* [Work item]: Quote the listing below in full and exactly as written, but omit every picture.
---*---
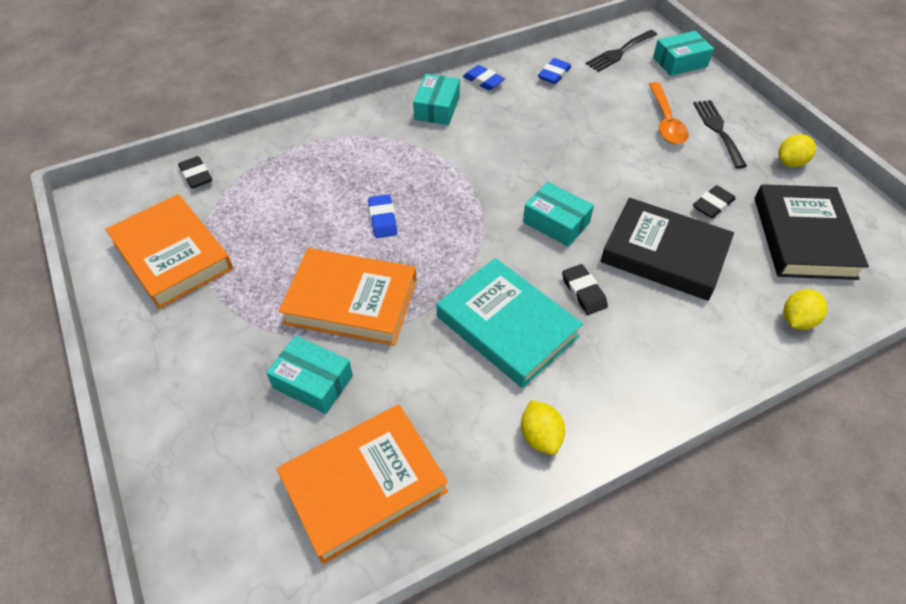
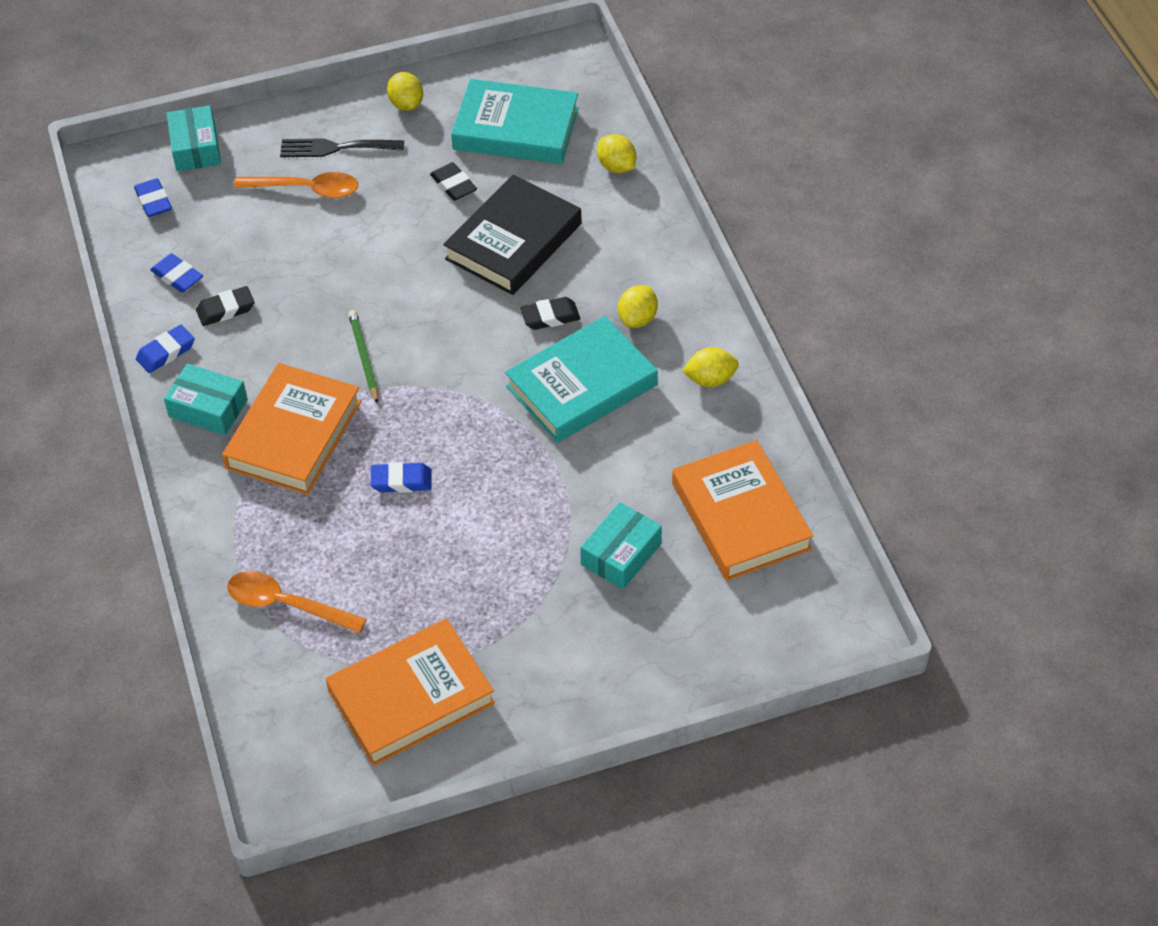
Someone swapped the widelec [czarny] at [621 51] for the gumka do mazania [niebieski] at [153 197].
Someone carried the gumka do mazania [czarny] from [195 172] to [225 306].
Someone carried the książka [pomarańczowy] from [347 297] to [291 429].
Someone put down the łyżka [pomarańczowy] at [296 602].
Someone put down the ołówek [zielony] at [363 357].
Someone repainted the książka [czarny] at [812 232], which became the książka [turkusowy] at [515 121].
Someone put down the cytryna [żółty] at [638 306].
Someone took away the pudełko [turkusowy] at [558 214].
---*---
* [The completed task]:
Someone swapped the widelec [czarny] at [621 51] for the gumka do mazania [niebieski] at [153 197].
Someone carried the gumka do mazania [czarny] from [195 172] to [225 306].
Someone carried the książka [pomarańczowy] from [347 297] to [291 429].
Someone put down the łyżka [pomarańczowy] at [296 602].
Someone put down the ołówek [zielony] at [363 357].
Someone repainted the książka [czarny] at [812 232], which became the książka [turkusowy] at [515 121].
Someone put down the cytryna [żółty] at [638 306].
Someone took away the pudełko [turkusowy] at [558 214].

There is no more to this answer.